* **WORK ITEM**: Without any pictures, print the lines below from the one that has "cyan arrow: (120, 57) -> (102, 77), size x0.6" through the one that has "pink square: (100, 900)", exactly and nothing else.
────────────────────────────────────────
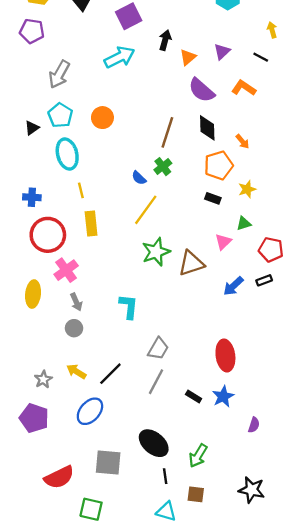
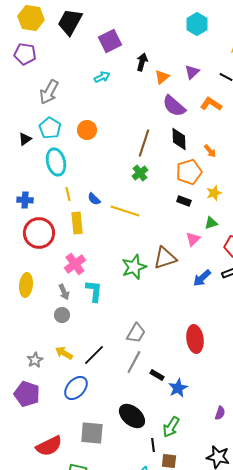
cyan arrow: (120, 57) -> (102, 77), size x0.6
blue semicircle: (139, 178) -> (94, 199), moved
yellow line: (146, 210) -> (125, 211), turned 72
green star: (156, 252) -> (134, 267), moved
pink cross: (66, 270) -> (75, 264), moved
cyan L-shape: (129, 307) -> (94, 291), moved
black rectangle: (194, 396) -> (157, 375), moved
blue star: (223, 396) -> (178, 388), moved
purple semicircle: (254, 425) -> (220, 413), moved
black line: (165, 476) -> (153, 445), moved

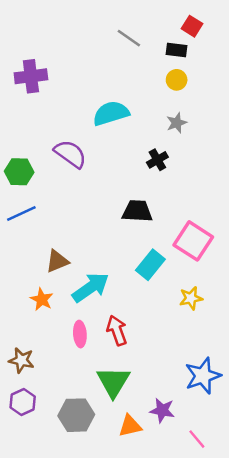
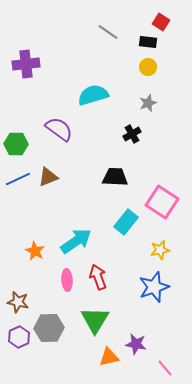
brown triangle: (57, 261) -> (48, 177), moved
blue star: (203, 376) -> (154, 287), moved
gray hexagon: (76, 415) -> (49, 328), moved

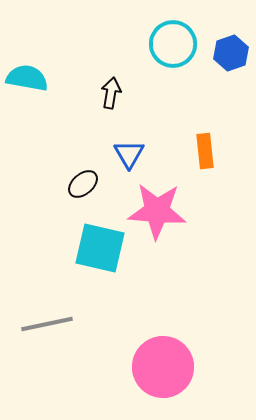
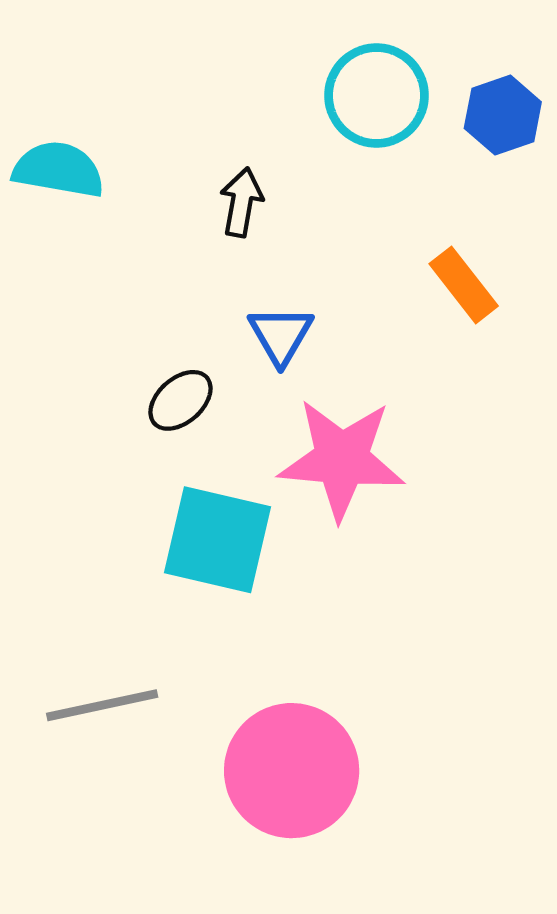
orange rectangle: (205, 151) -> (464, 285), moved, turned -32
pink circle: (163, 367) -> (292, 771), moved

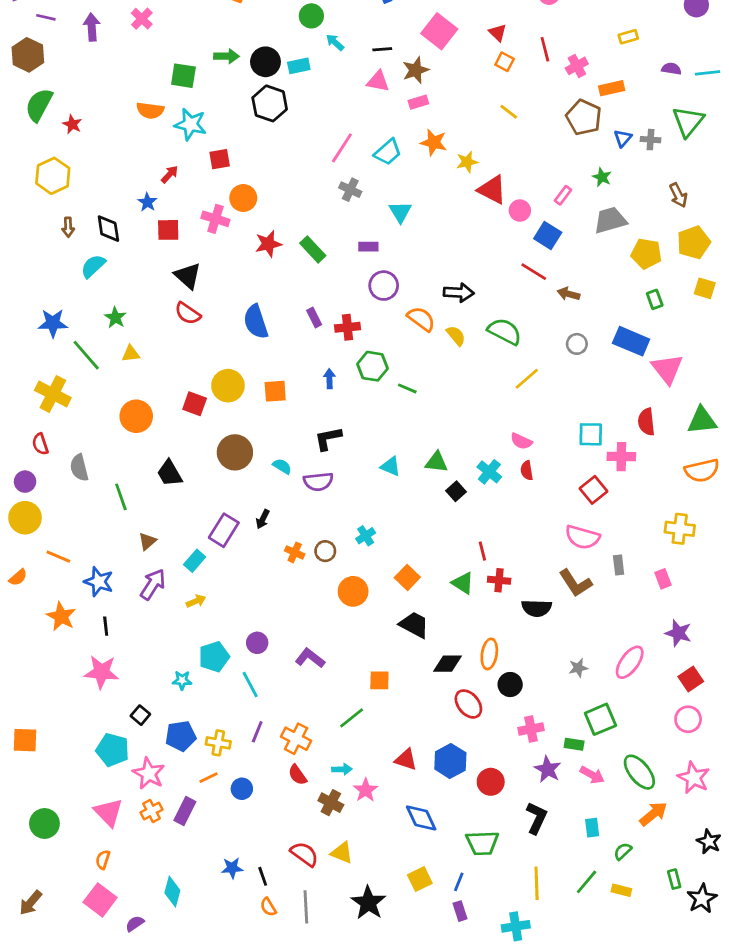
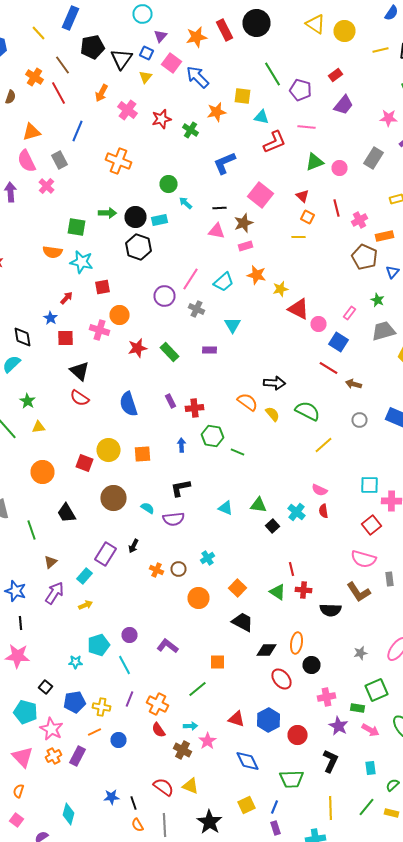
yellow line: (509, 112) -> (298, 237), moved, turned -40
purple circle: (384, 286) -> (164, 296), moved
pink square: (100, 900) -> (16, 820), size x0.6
────────────────────────────────────────
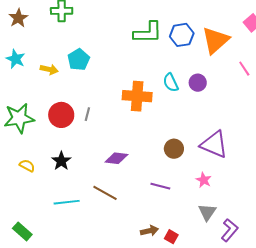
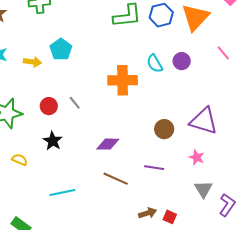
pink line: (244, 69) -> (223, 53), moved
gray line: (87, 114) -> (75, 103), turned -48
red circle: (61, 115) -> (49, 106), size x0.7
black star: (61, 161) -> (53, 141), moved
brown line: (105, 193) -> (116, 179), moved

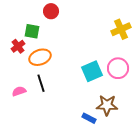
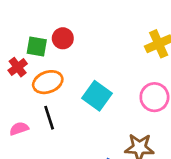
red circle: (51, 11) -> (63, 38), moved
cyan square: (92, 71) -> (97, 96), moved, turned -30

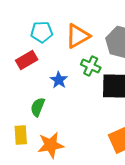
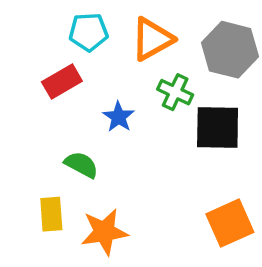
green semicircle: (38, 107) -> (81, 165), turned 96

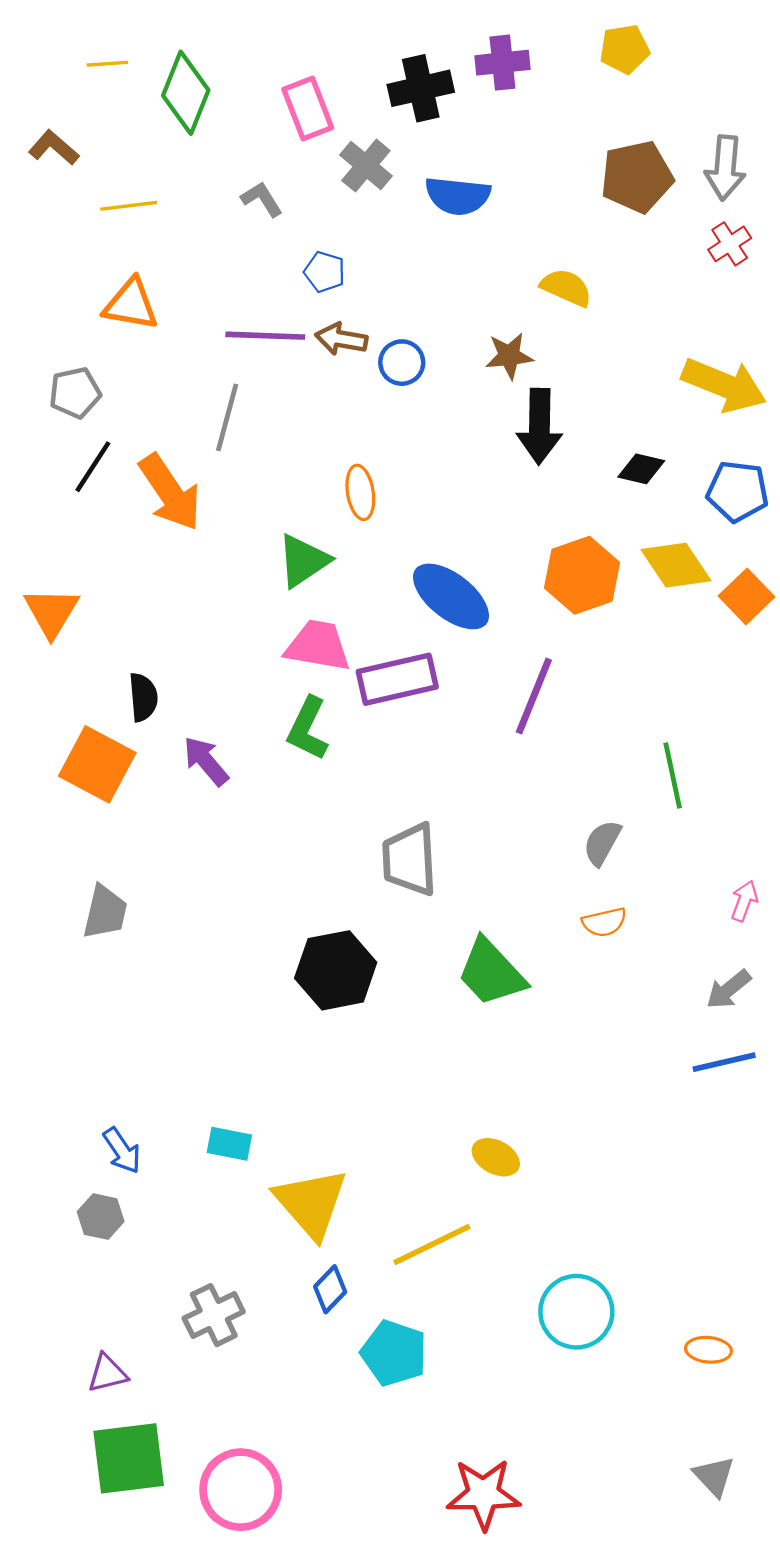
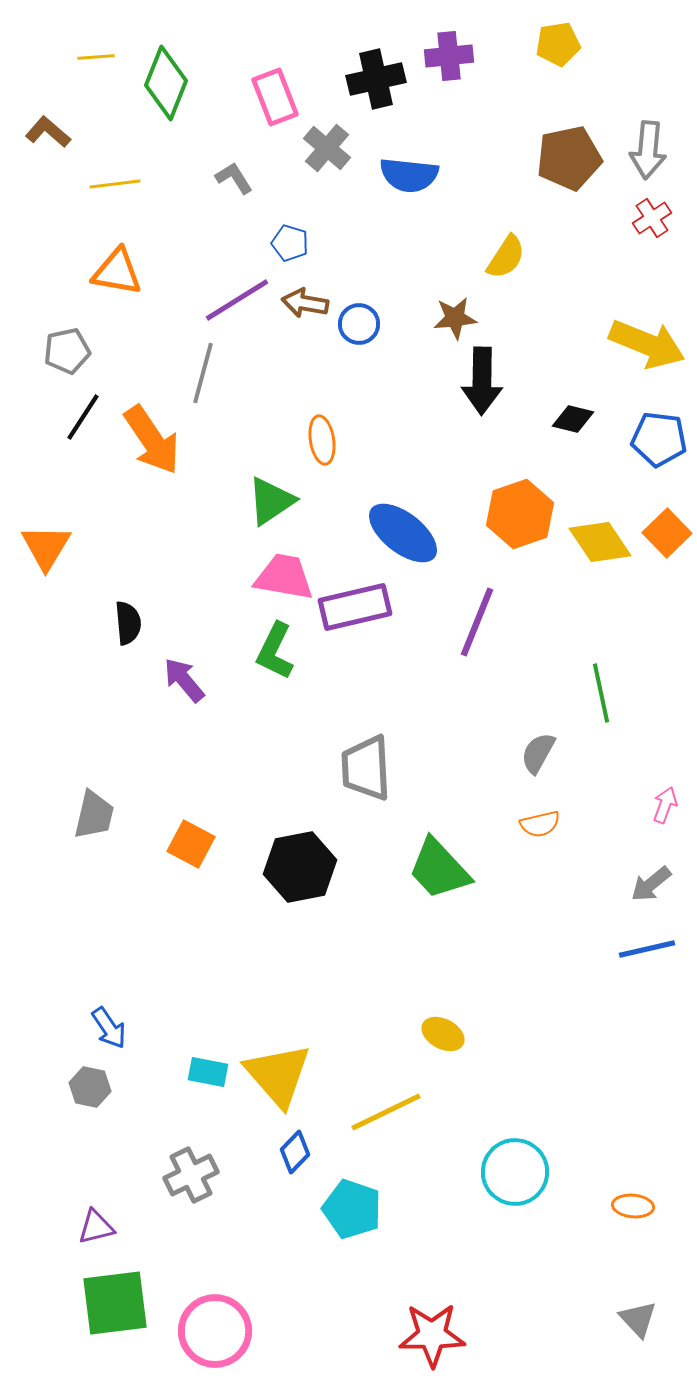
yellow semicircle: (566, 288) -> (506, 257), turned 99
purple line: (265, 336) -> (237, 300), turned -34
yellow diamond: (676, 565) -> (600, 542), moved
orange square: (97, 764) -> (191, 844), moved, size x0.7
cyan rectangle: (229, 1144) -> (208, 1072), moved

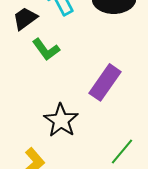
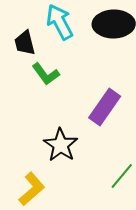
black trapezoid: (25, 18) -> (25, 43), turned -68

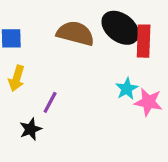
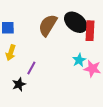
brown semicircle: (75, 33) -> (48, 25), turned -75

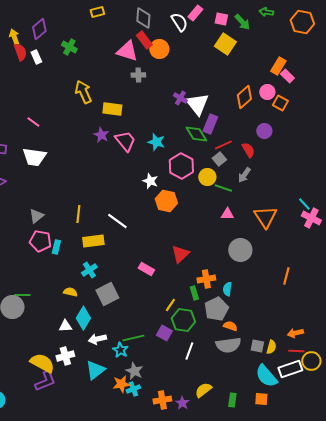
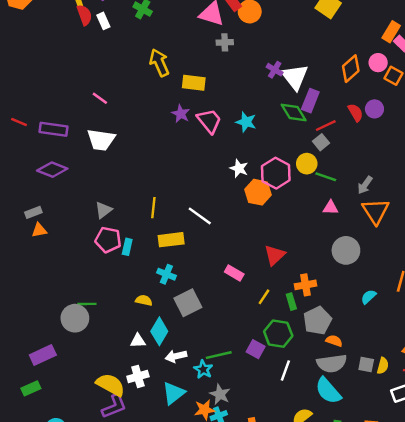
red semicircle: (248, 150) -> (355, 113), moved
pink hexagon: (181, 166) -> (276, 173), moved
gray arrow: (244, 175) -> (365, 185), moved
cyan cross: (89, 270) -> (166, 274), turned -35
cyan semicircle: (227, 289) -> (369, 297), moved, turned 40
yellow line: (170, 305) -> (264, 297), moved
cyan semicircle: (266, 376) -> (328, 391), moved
────────────────────────────────────────
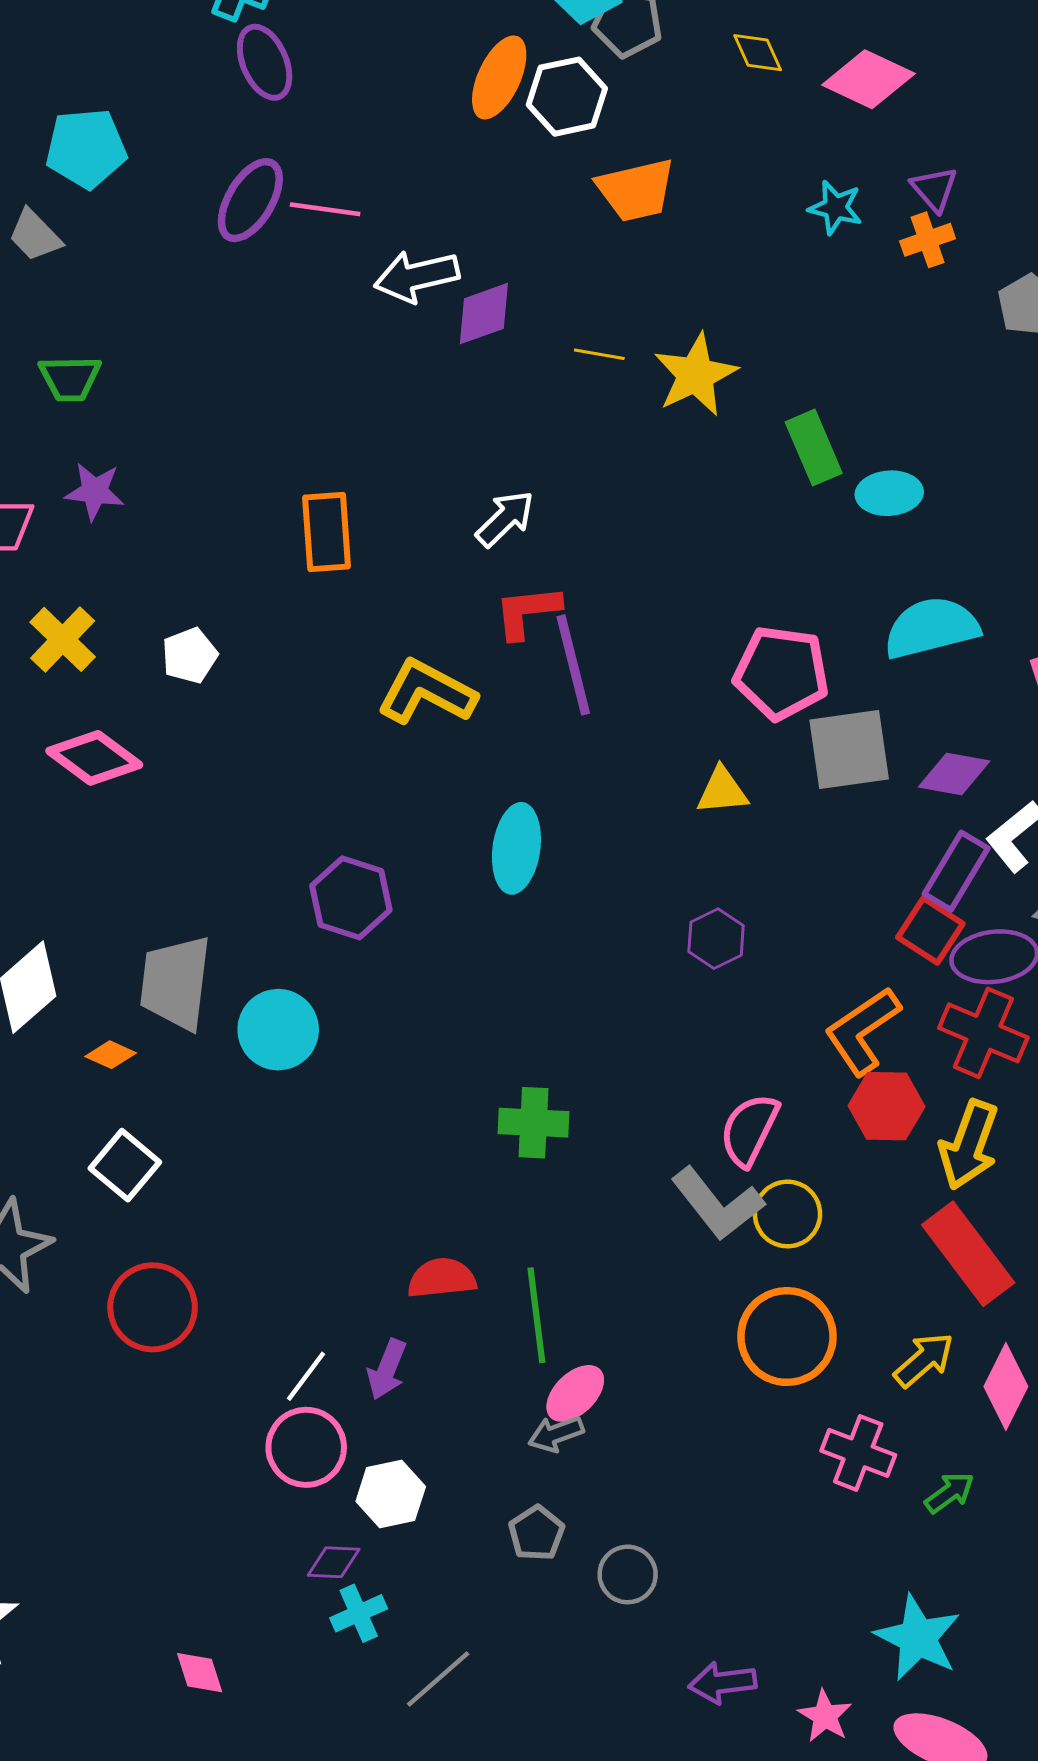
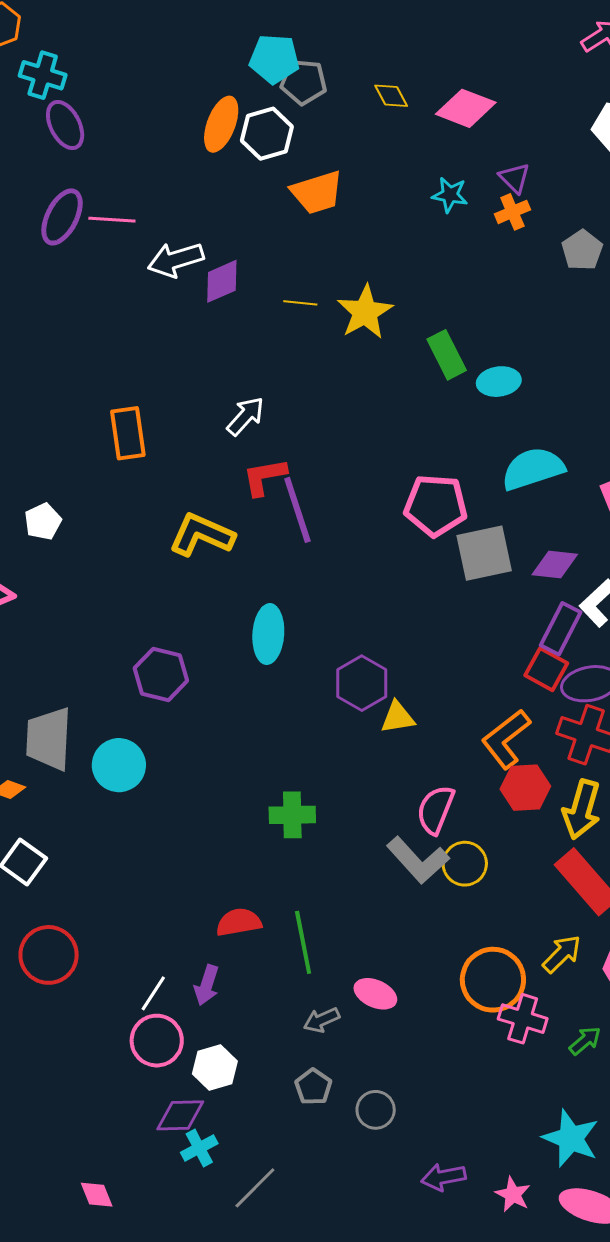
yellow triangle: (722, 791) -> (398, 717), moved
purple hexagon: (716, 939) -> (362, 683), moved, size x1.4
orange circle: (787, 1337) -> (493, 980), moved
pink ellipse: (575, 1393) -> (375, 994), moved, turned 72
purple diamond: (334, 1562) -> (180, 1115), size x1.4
────────────────────────────────────────
* **RESPONSE TO THE TASK**:
cyan arrow: (120, 57) -> (102, 77), size x0.6
blue semicircle: (139, 178) -> (94, 199), moved
yellow line: (146, 210) -> (125, 211), turned 72
green star: (156, 252) -> (134, 267), moved
pink cross: (66, 270) -> (75, 264), moved
cyan L-shape: (129, 307) -> (94, 291), moved
black rectangle: (194, 396) -> (157, 375), moved
blue star: (223, 396) -> (178, 388), moved
purple semicircle: (254, 425) -> (220, 413), moved
black line: (165, 476) -> (153, 445), moved

brown triangle: (57, 261) -> (48, 177), moved
blue star: (203, 376) -> (154, 287), moved
gray hexagon: (76, 415) -> (49, 328), moved

orange rectangle: (205, 151) -> (464, 285), moved, turned -32
pink circle: (163, 367) -> (292, 771), moved

yellow line: (509, 112) -> (298, 237), moved, turned -40
purple circle: (384, 286) -> (164, 296), moved
pink square: (100, 900) -> (16, 820), size x0.6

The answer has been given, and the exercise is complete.